● Directions
Copy the listing below exactly. Pictures stay out of it.

● Recorded information

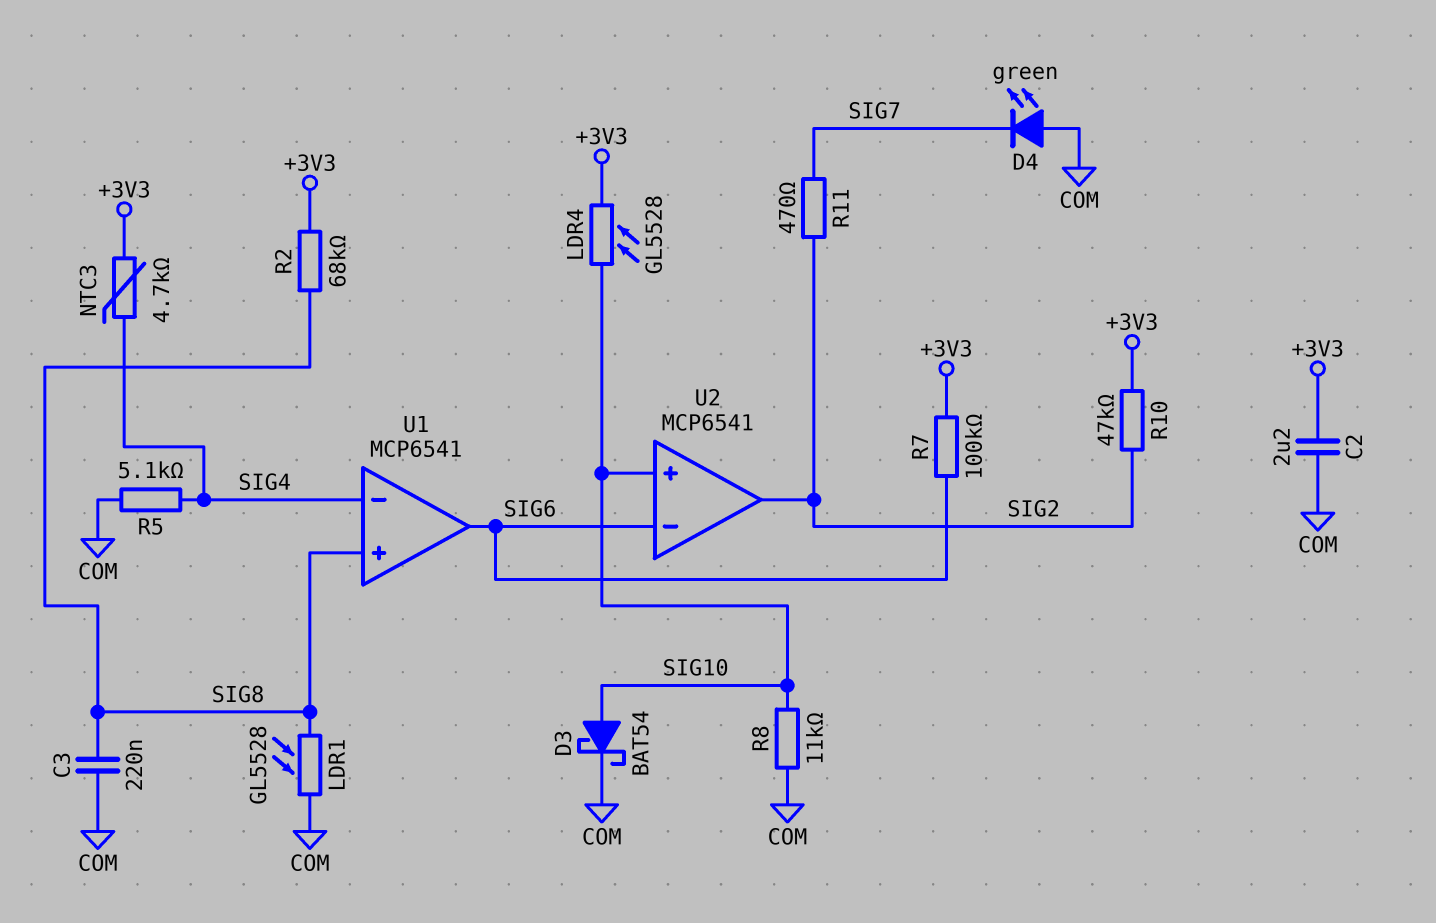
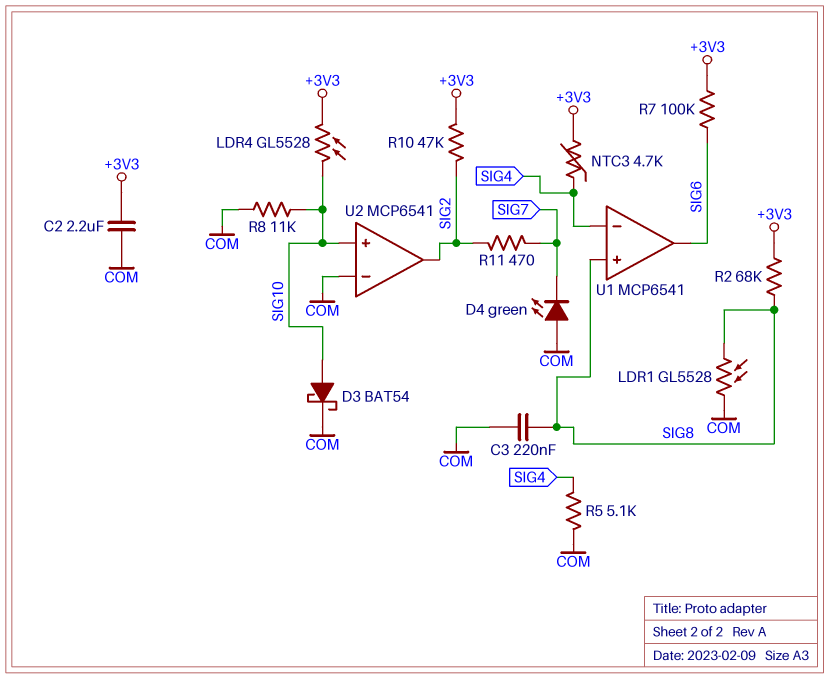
U2 pin in-: SIG6 -> COM

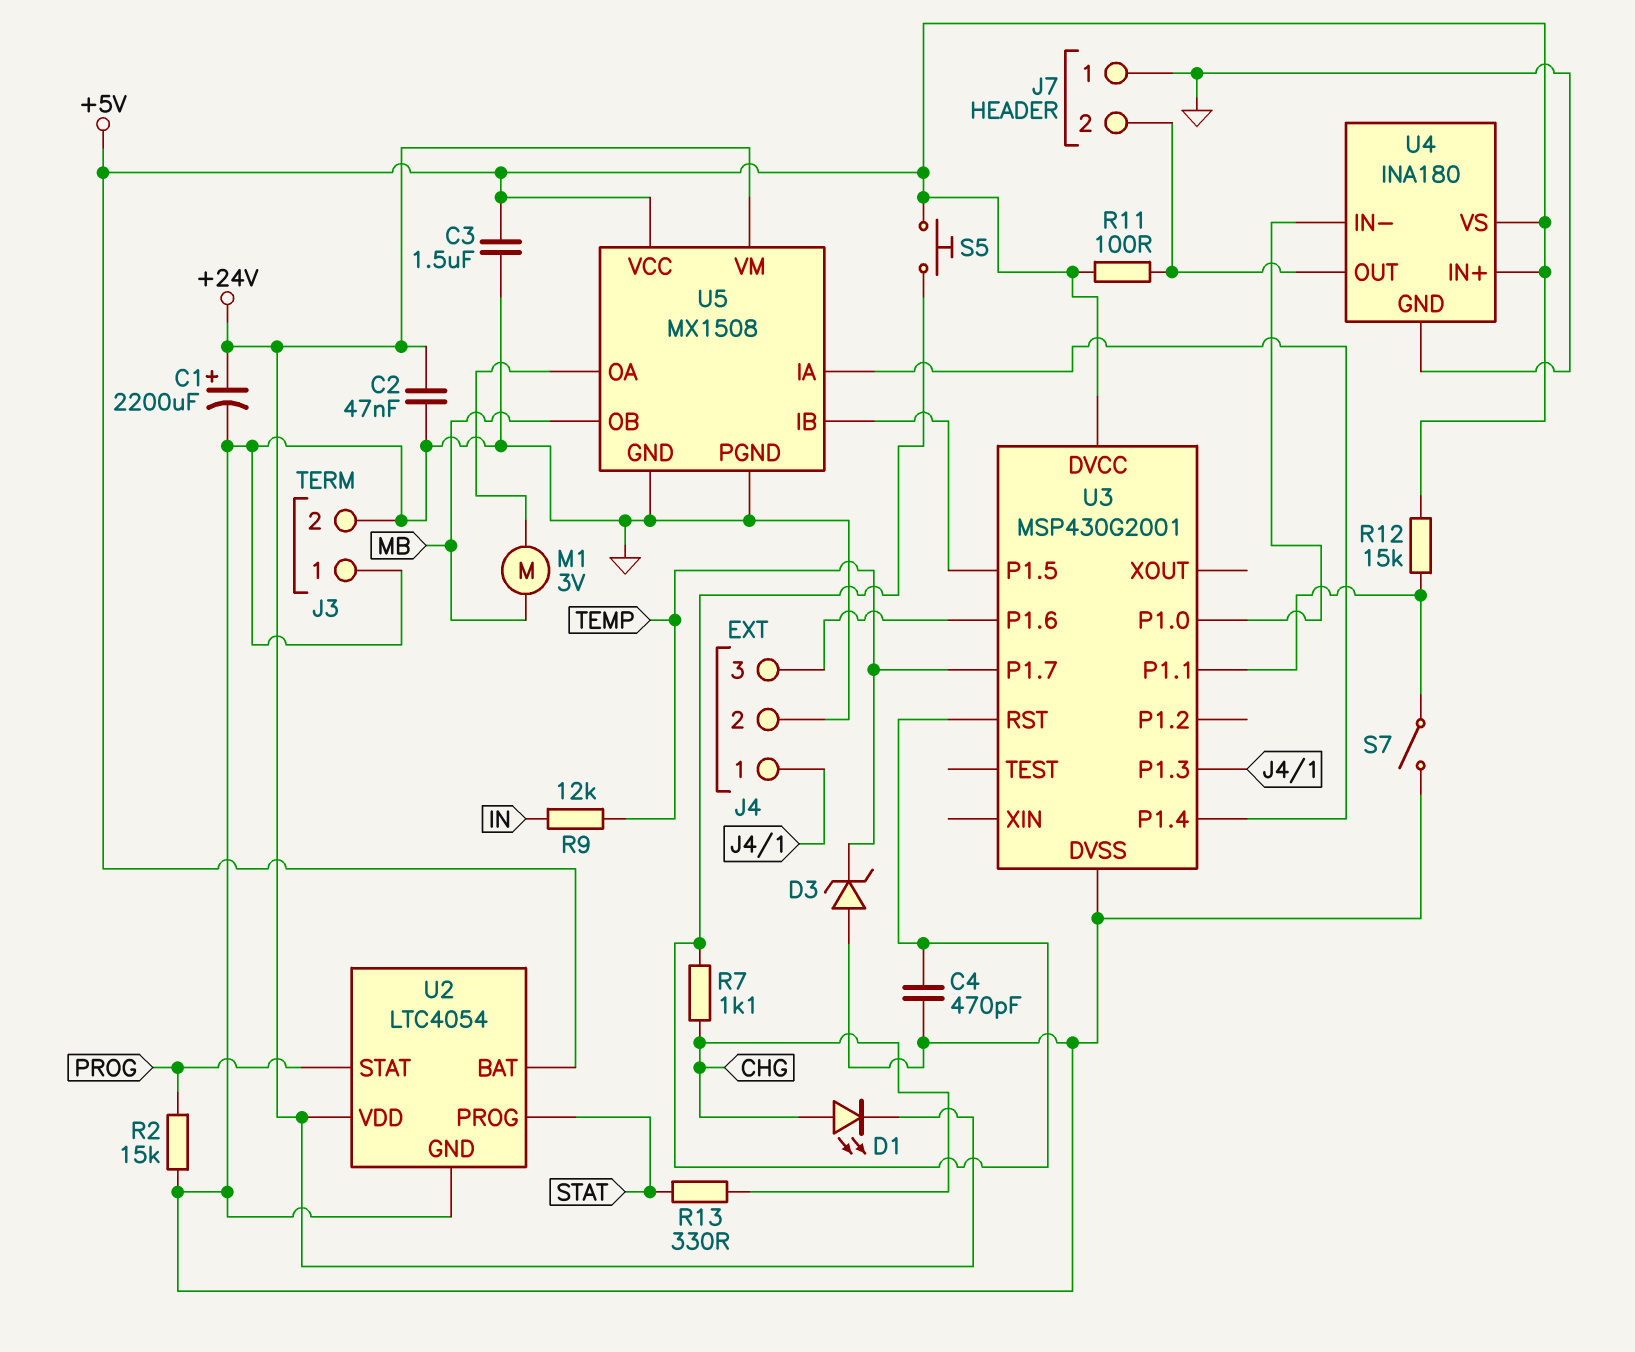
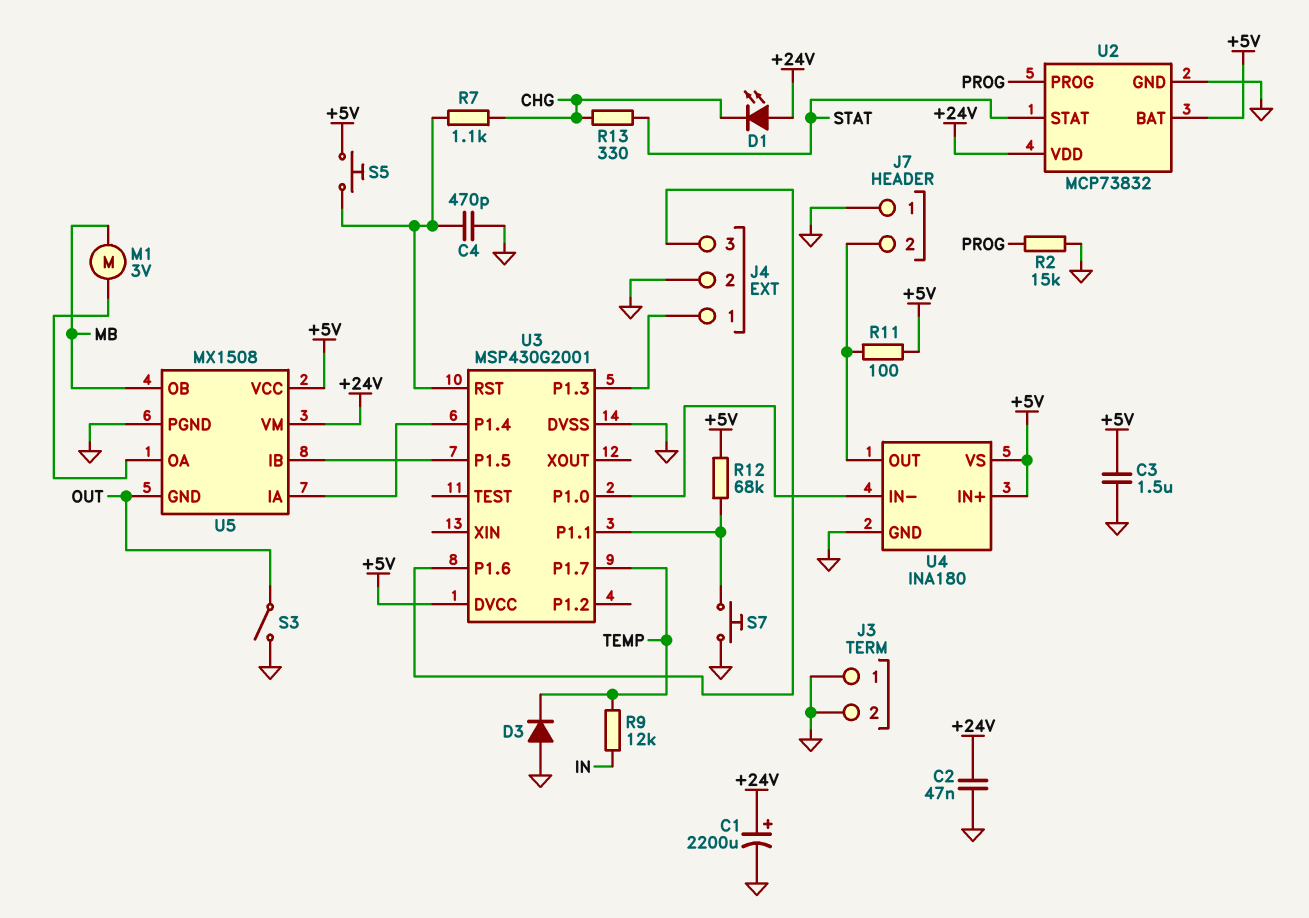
D1: LED (A CHG, K +24V) -> LED (A +24V, K CHG)
D3: zener (A GND, K TEMP) -> diode (A GND, K TEMP)
R12: 15k (+5V, U3/P1.1) -> 68k (+5V, U3/P1.1)
S3: none -> switch (GND, OUT)
S7: switch (GND, U3/P1.1) -> button (GND, U3/P1.1)
U2: LTC4054 -> MCP73832
U2 pin PROG: STAT -> PROG
U2 pin STAT: PROG -> STAT
U5 pin GND: GND -> OUT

● The completed task
U2 pin in-: SIG6 -> COM

D1: LED (A CHG, K +24V) -> LED (A +24V, K CHG)
D3: zener (A GND, K TEMP) -> diode (A GND, K TEMP)
R12: 15k (+5V, U3/P1.1) -> 68k (+5V, U3/P1.1)
S3: none -> switch (GND, OUT)
S7: switch (GND, U3/P1.1) -> button (GND, U3/P1.1)
U2: LTC4054 -> MCP73832
U2 pin PROG: STAT -> PROG
U2 pin STAT: PROG -> STAT
U5 pin GND: GND -> OUT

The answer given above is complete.